[WHAT TO PRODUCE] A verbatim transcript of the data below is required, images omitted.

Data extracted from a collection
▼▼▼

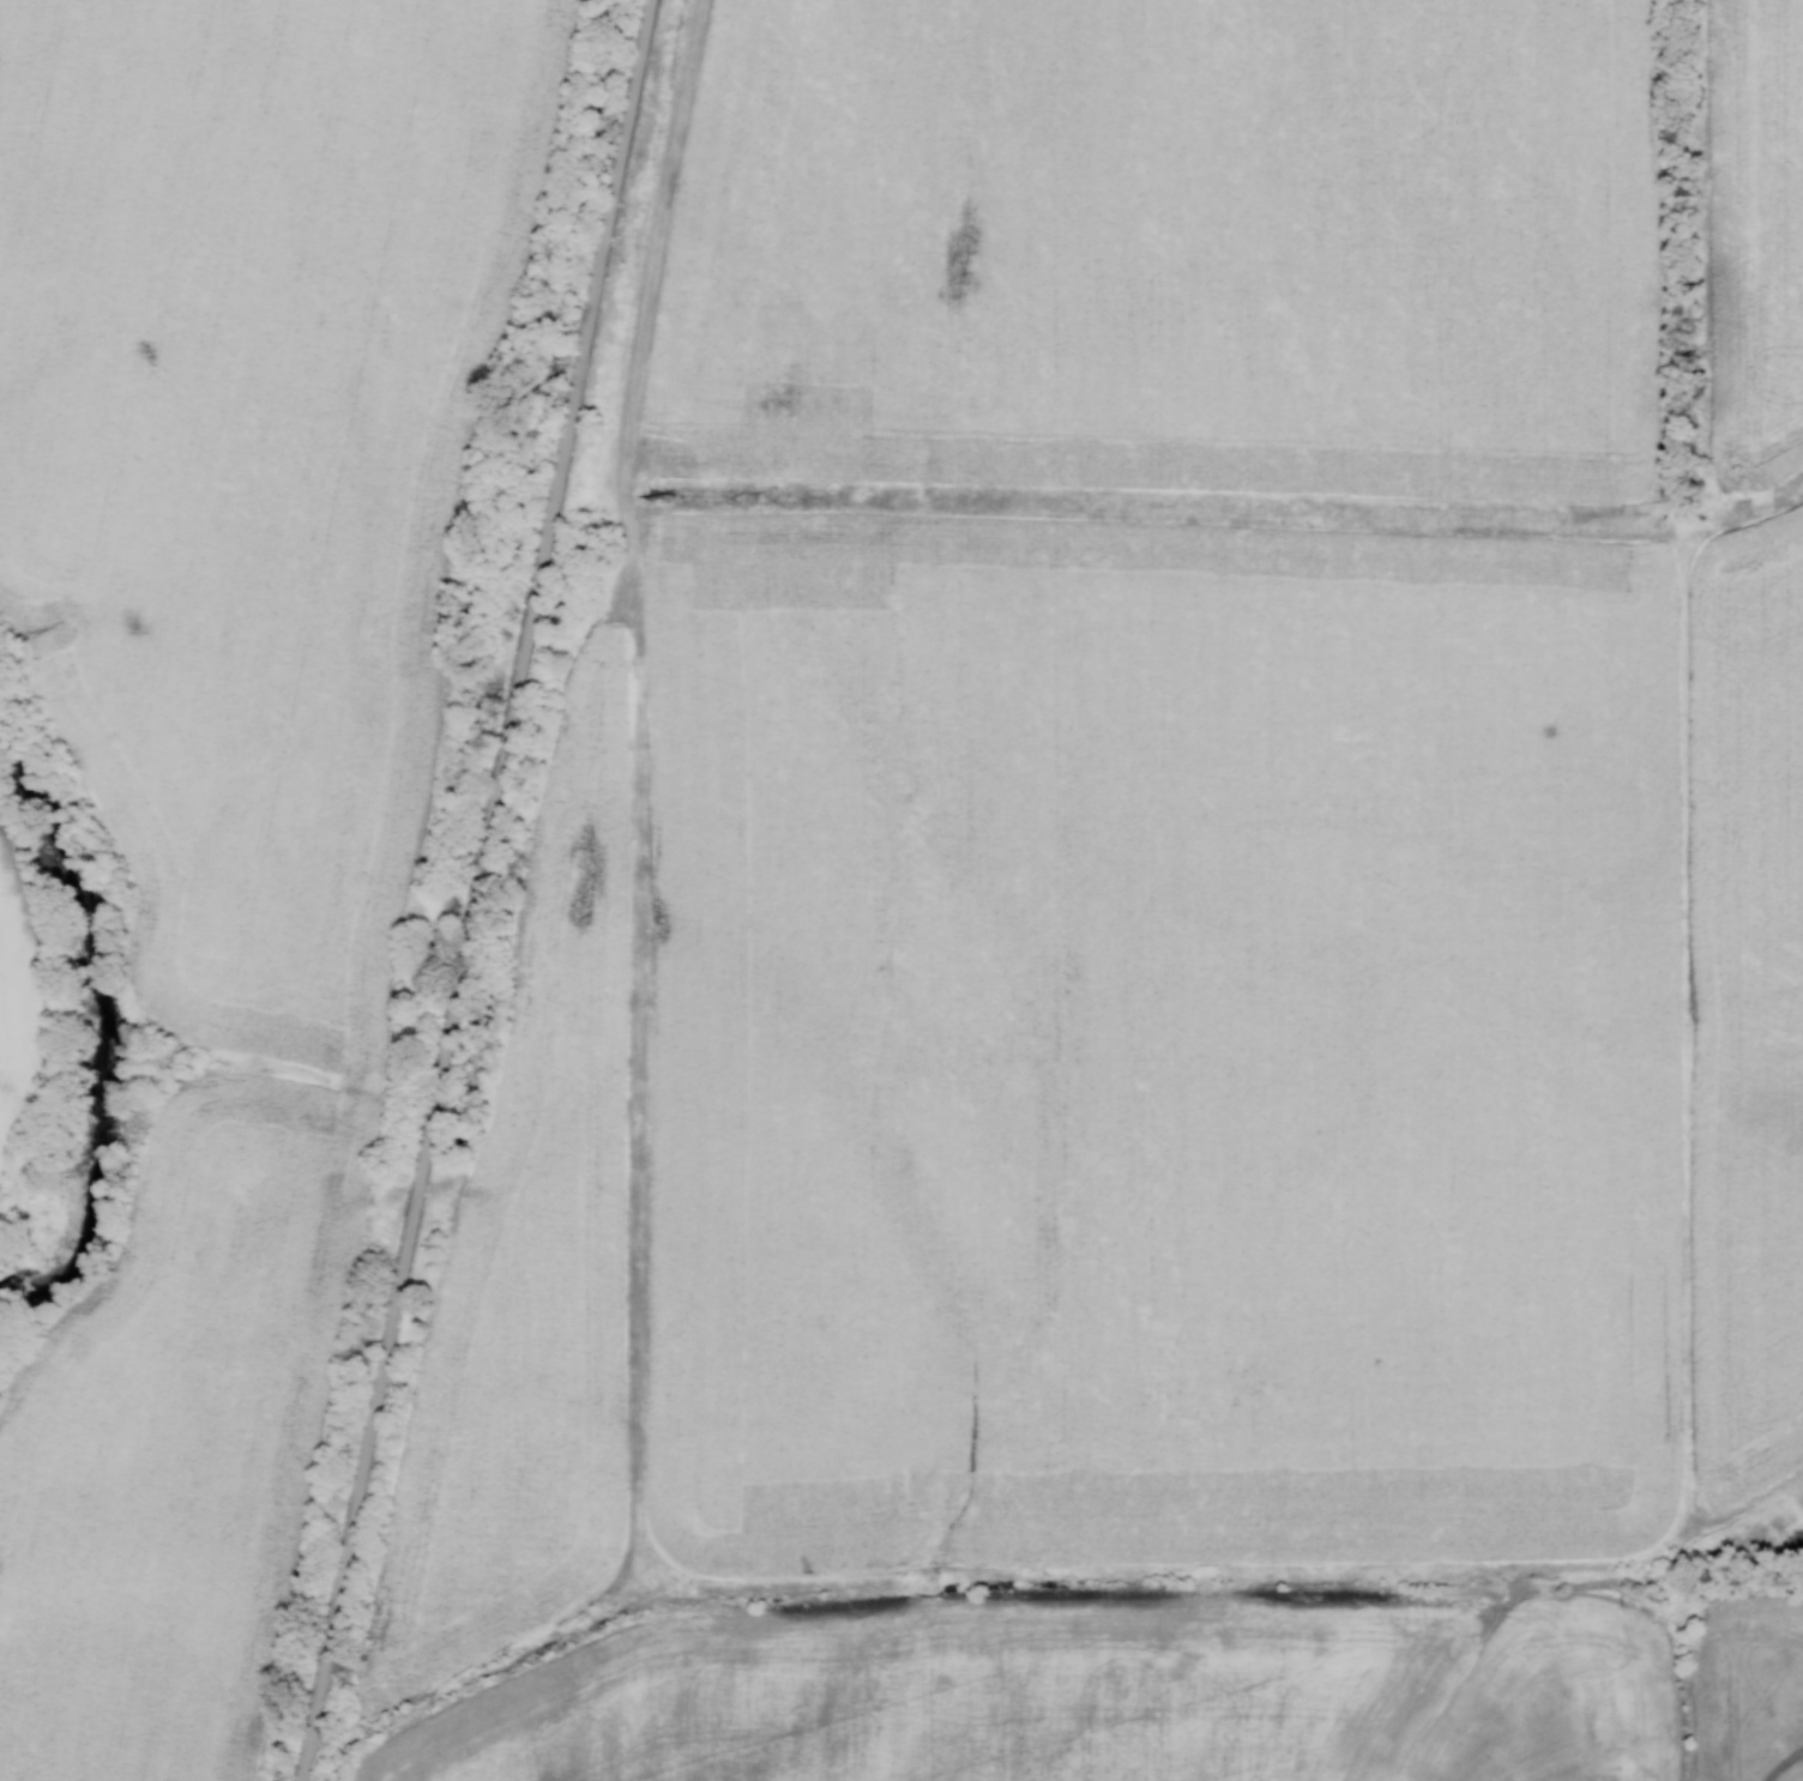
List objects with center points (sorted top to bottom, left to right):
crop: (1168, 246)
crop: (264, 450)
road: (476, 890)
crop: (17, 1011)
crop: (1154, 1025)
crop: (174, 1437)

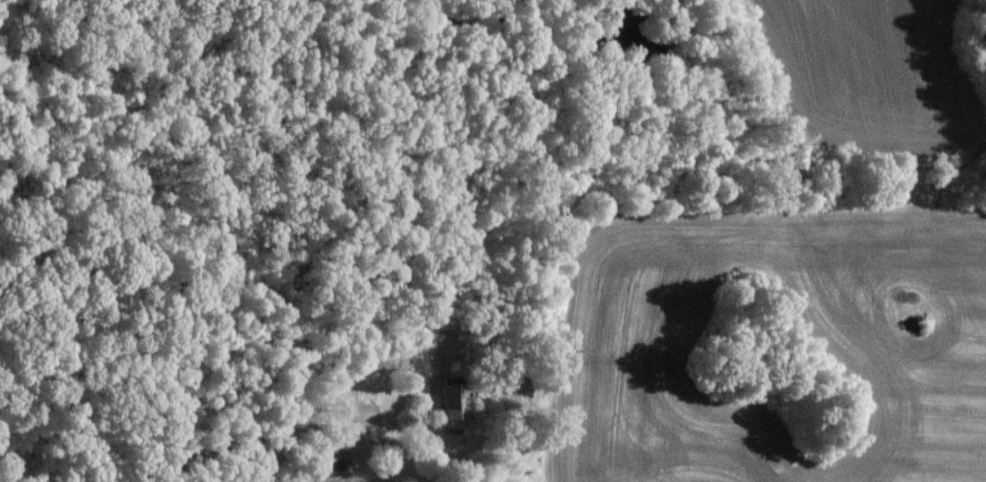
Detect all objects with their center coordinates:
building: (452, 403)
road: (518, 451)

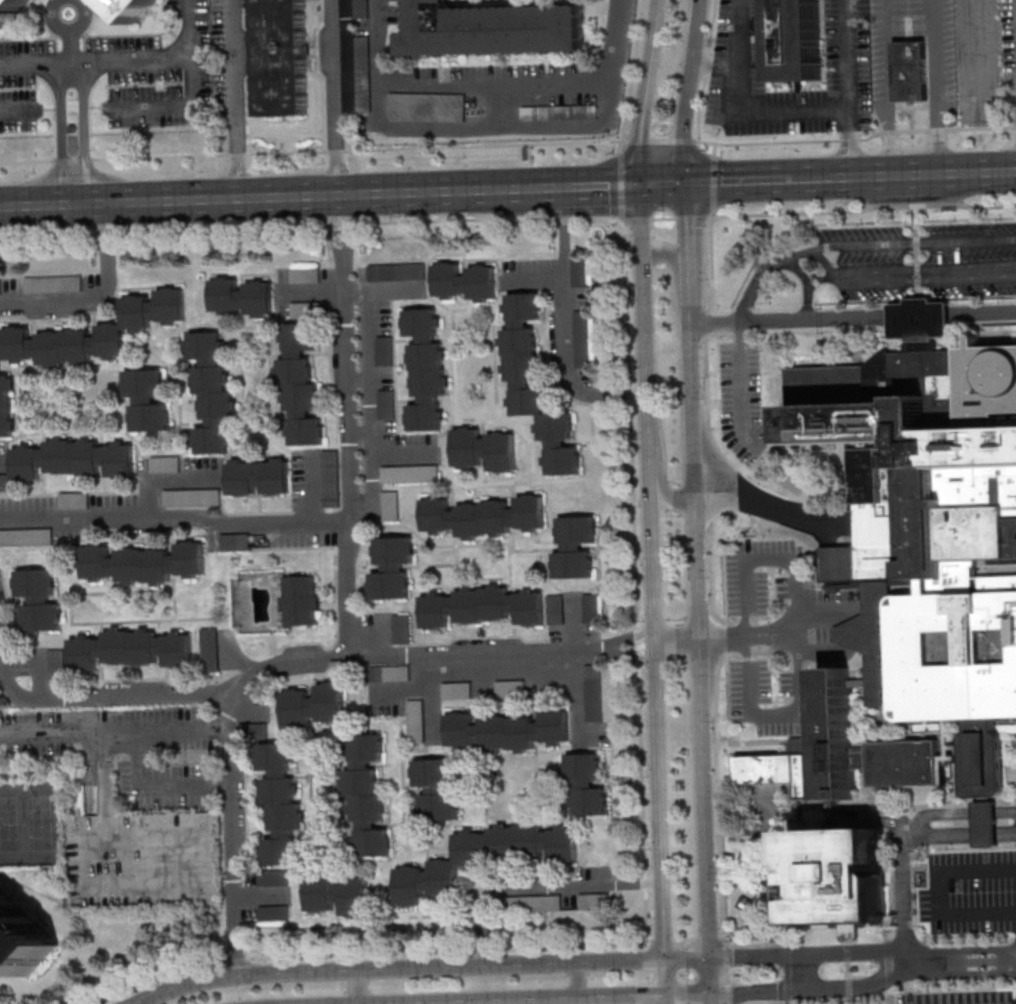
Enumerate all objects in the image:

▲▲▲

[ANSWER TO THIS PROBLEM]
List objects with center points (sorted top to bottom, left to right):
crop: (1168, 246)
crop: (264, 450)
road: (476, 890)
crop: (17, 1011)
crop: (1154, 1025)
crop: (174, 1437)

Detect all objects with their center coordinates:
building: (452, 403)
road: (518, 451)

Enumerate all objects in the image:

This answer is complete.